-- Work task --
Locate the line that contains "brown semicircle: moved 1 px right, 1 px up" in the data that follows. Copy it and every subsequent line to the end, exactly, excluding pictures.

-- Stored data --
*** Begin section ***
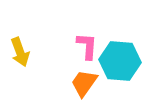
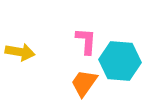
pink L-shape: moved 1 px left, 5 px up
yellow arrow: rotated 60 degrees counterclockwise
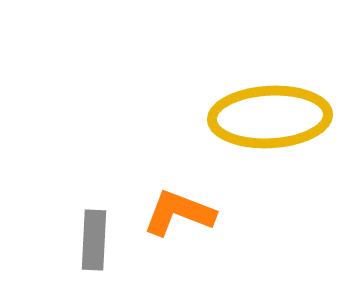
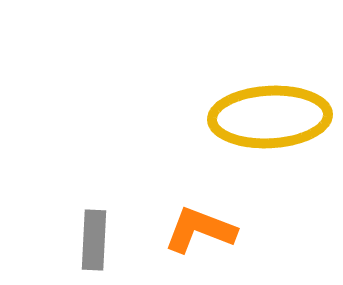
orange L-shape: moved 21 px right, 17 px down
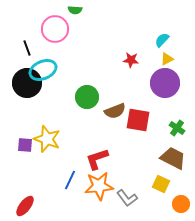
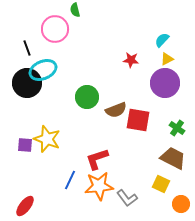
green semicircle: rotated 72 degrees clockwise
brown semicircle: moved 1 px right, 1 px up
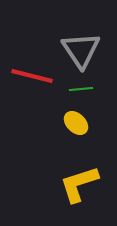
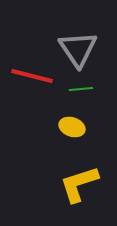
gray triangle: moved 3 px left, 1 px up
yellow ellipse: moved 4 px left, 4 px down; rotated 25 degrees counterclockwise
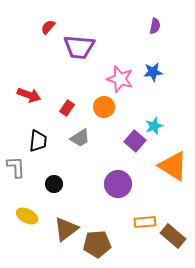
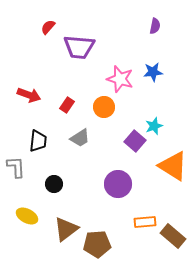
red rectangle: moved 3 px up
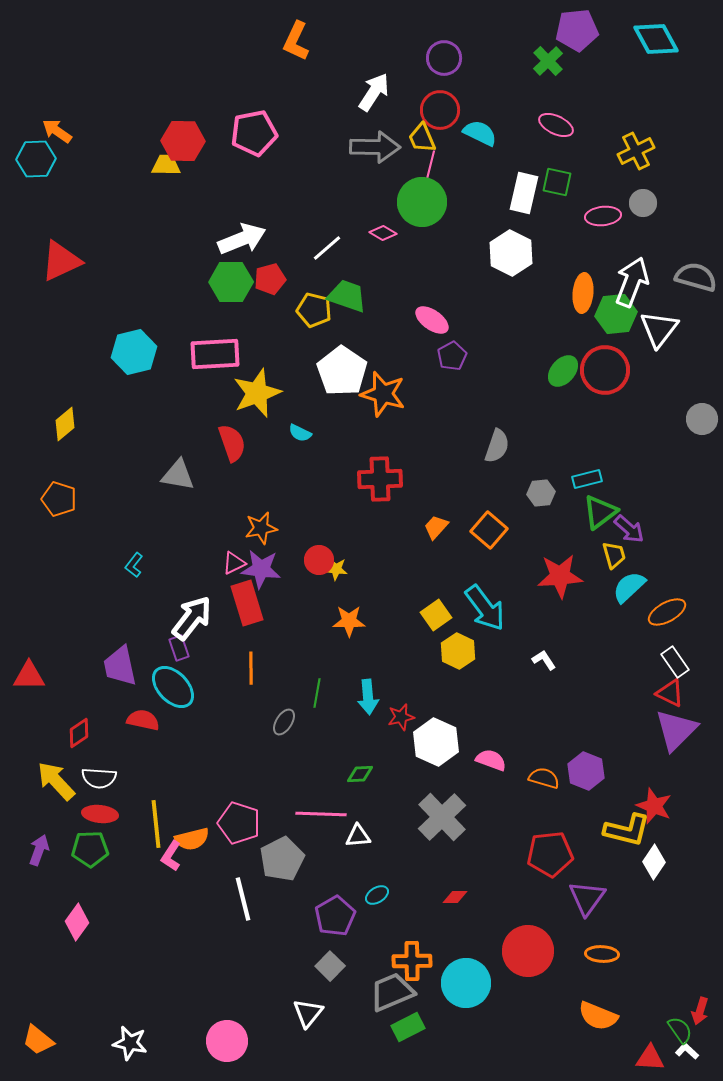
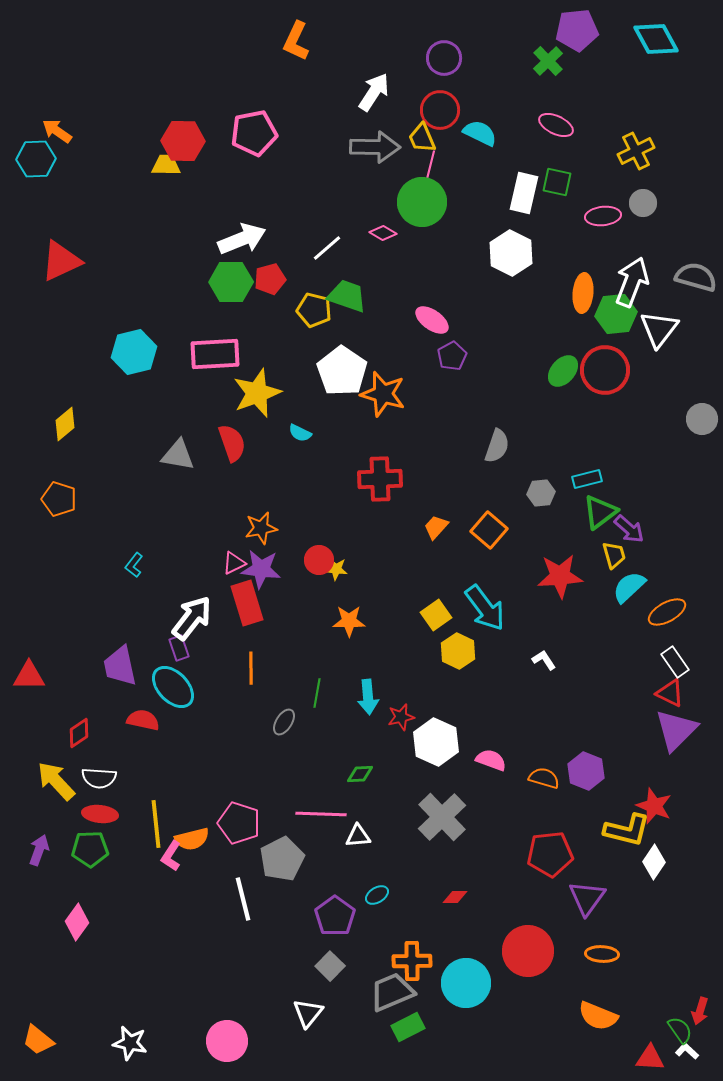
gray triangle at (178, 475): moved 20 px up
purple pentagon at (335, 916): rotated 6 degrees counterclockwise
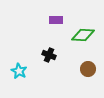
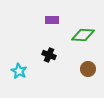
*** End section ***
-- Reply --
brown semicircle: moved 1 px right, 1 px up
gray triangle: moved 3 px left, 1 px up
yellow ellipse: moved 4 px left, 4 px down; rotated 25 degrees counterclockwise
red rectangle: moved 3 px up
gray triangle at (178, 475): moved 20 px up
purple pentagon at (335, 916): rotated 6 degrees counterclockwise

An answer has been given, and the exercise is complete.